*** Opening Given information ***

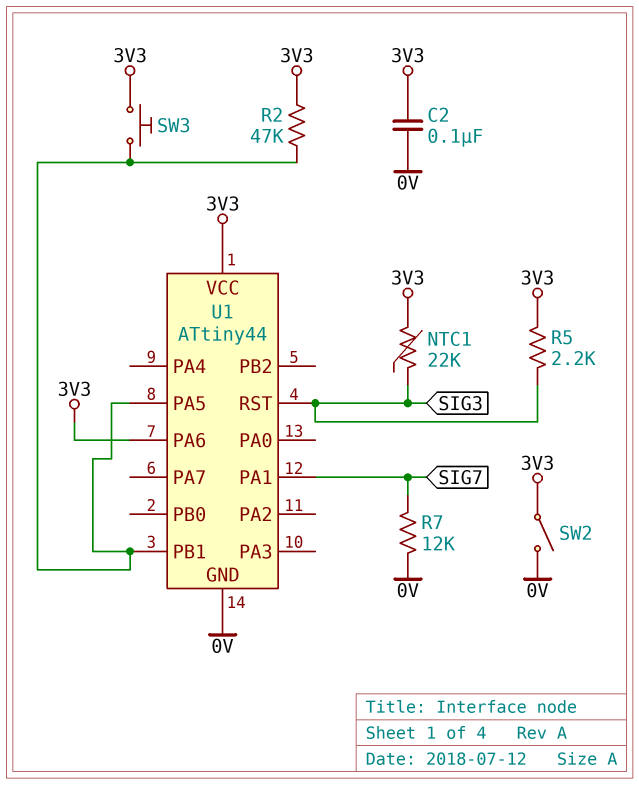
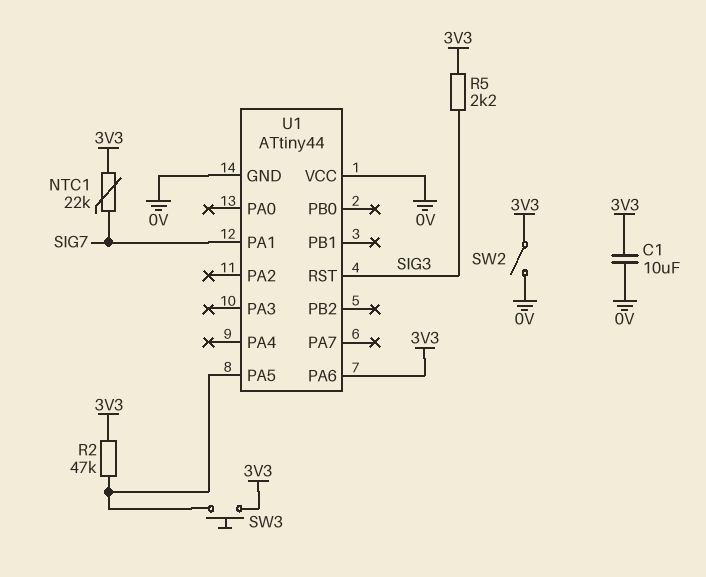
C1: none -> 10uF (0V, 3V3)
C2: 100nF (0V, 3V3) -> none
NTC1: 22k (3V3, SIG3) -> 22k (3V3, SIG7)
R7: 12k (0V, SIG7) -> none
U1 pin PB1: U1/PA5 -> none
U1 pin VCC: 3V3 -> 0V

*** Closing Given information ***

* [Problem to work on] A verbatim copy of the data, with all pictures omitted, is the required output.

* [Task response]
C1: none -> 10uF (0V, 3V3)
C2: 100nF (0V, 3V3) -> none
NTC1: 22k (3V3, SIG3) -> 22k (3V3, SIG7)
R7: 12k (0V, SIG7) -> none
U1 pin PB1: U1/PA5 -> none
U1 pin VCC: 3V3 -> 0V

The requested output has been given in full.